»»

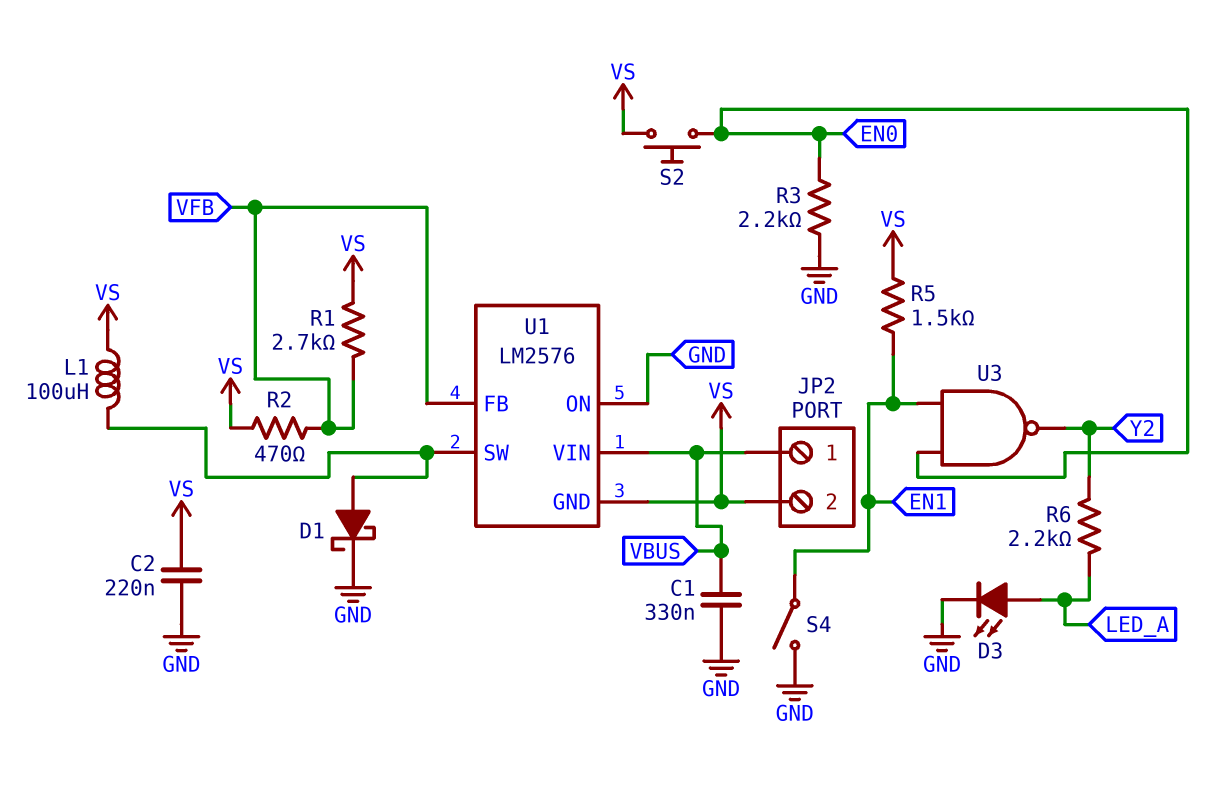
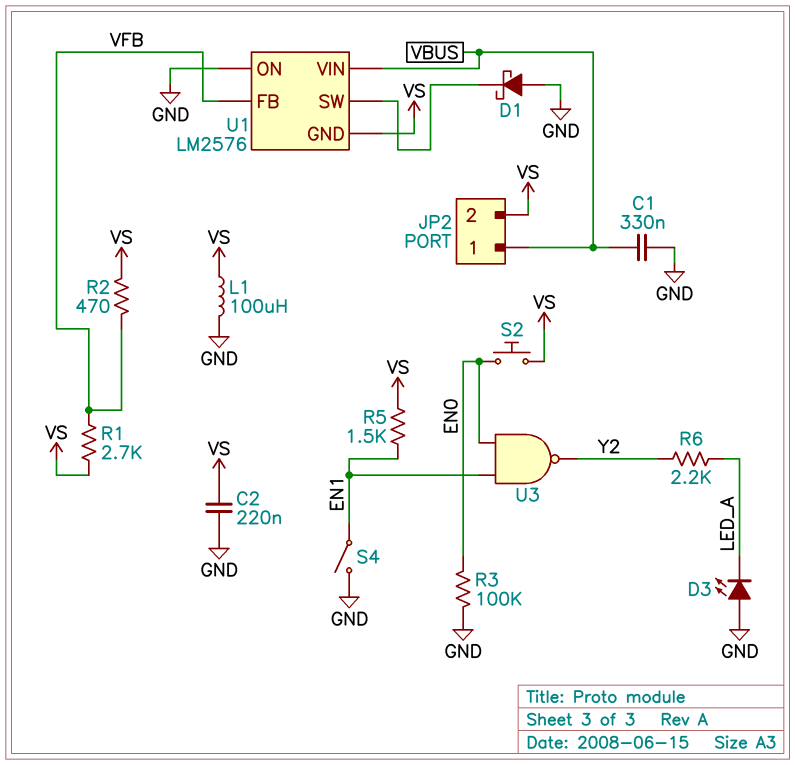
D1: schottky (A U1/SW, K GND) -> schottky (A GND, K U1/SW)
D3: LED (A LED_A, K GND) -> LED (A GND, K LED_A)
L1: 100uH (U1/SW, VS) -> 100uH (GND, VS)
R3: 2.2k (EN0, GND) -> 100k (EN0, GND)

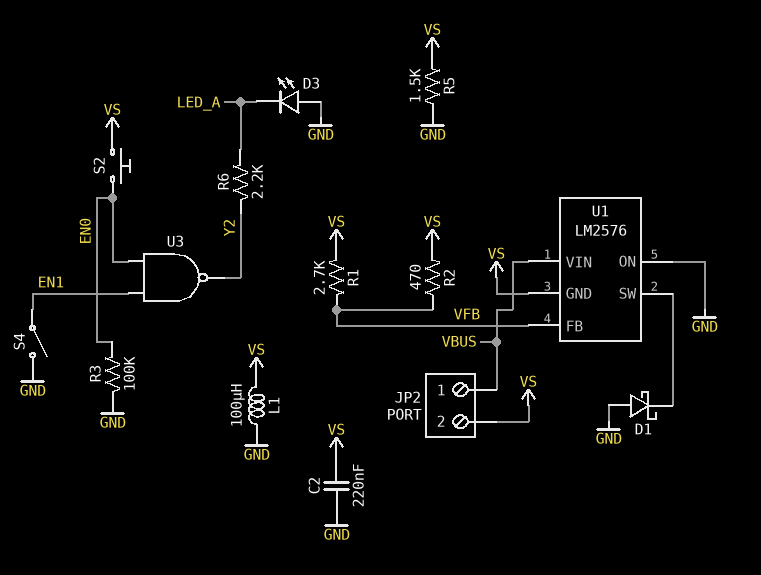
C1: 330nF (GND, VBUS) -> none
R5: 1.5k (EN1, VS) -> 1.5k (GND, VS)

««
»»

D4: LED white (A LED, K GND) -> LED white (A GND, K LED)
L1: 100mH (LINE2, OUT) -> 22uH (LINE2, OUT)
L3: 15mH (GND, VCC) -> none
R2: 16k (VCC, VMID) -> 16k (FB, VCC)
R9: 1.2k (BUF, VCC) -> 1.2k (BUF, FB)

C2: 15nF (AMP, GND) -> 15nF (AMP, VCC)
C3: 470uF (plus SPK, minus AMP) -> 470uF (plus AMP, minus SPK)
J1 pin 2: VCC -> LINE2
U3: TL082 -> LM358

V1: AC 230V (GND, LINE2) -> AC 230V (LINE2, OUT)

««

DIRECTIONS => Extract from the listing above the lines between the line containing "D4: LED white" and the line containing "V1: AC 230V", keeping both of those lines. Output nothing else.

SOLUTION BELOW =>
D4: LED white (A LED, K GND) -> LED white (A GND, K LED)
L1: 100mH (LINE2, OUT) -> 22uH (LINE2, OUT)
L3: 15mH (GND, VCC) -> none
R2: 16k (VCC, VMID) -> 16k (FB, VCC)
R9: 1.2k (BUF, VCC) -> 1.2k (BUF, FB)

C2: 15nF (AMP, GND) -> 15nF (AMP, VCC)
C3: 470uF (plus SPK, minus AMP) -> 470uF (plus AMP, minus SPK)
J1 pin 2: VCC -> LINE2
U3: TL082 -> LM358

V1: AC 230V (GND, LINE2) -> AC 230V (LINE2, OUT)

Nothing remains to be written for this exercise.